#### Your assignment
Using the records below, write out again exactly the lines that begin at the line containing "camera: 55 degrees right, 10 degrees down" and end at the line containing "(552, 155) = (599, 144): none -> pink drum", and no other lines.

#### Information
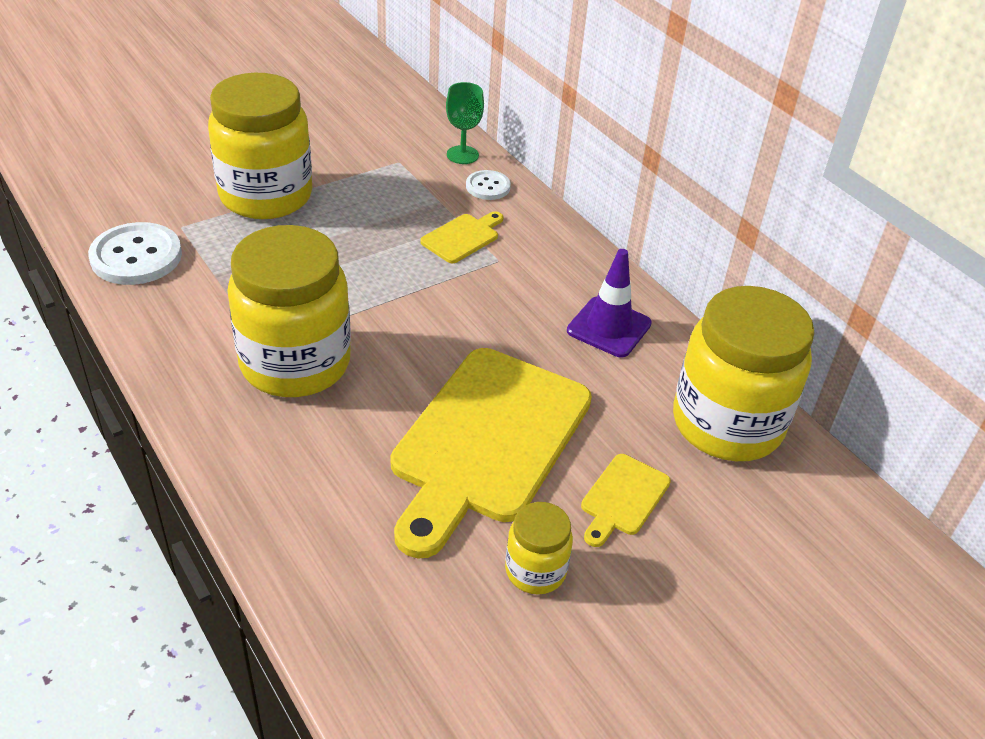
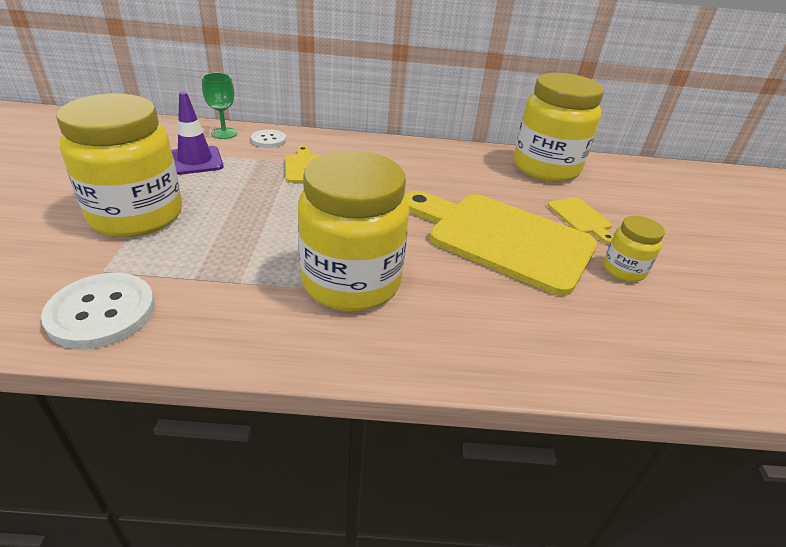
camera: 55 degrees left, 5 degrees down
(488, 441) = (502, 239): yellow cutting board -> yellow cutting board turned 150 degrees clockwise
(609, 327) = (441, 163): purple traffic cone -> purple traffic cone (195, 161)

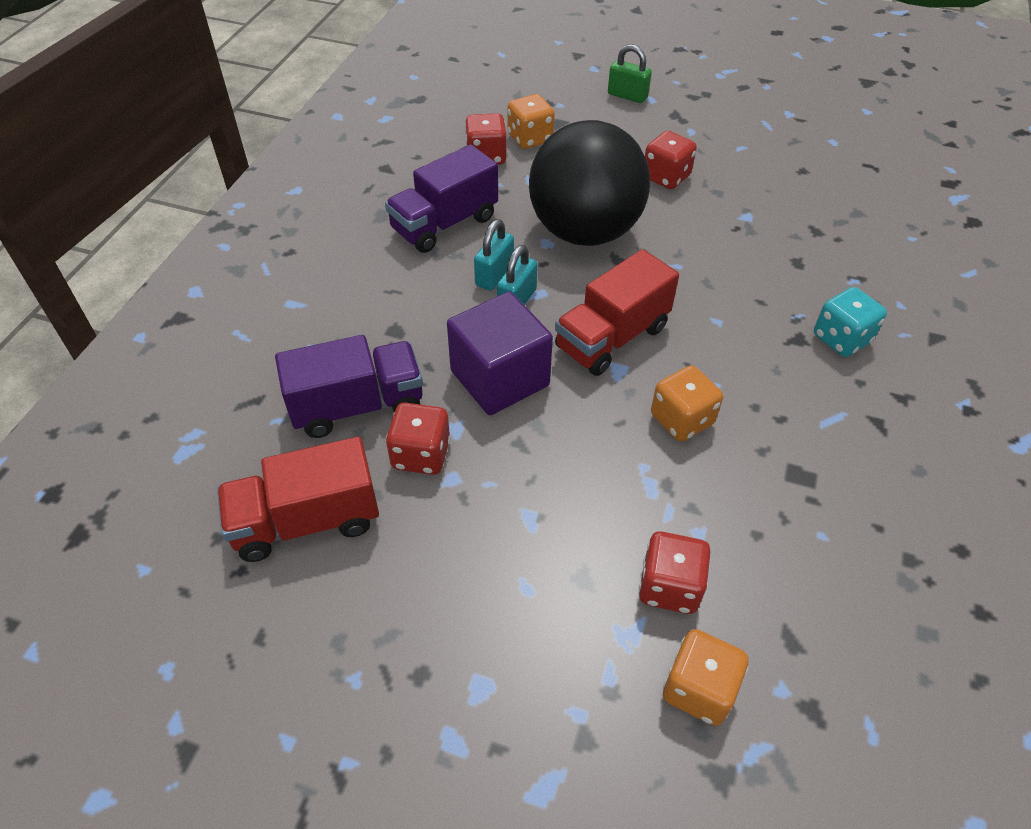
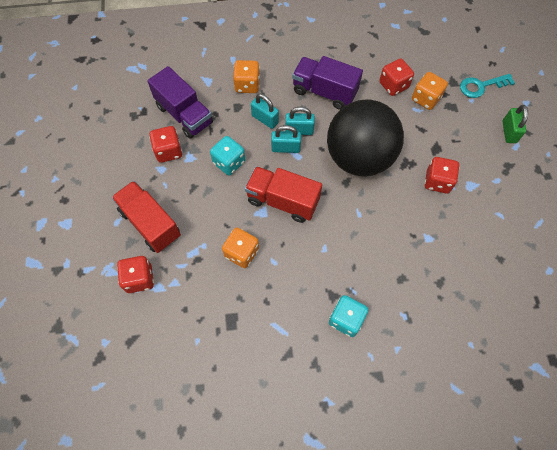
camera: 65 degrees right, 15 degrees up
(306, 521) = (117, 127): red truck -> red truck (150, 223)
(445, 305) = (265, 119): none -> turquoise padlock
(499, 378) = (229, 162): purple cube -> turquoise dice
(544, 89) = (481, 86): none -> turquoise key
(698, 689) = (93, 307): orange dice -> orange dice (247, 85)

--

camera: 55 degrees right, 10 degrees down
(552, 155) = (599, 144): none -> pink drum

#### Your response
camera: 55 degrees right, 10 degrees down
(552, 155) = (599, 144): none -> pink drum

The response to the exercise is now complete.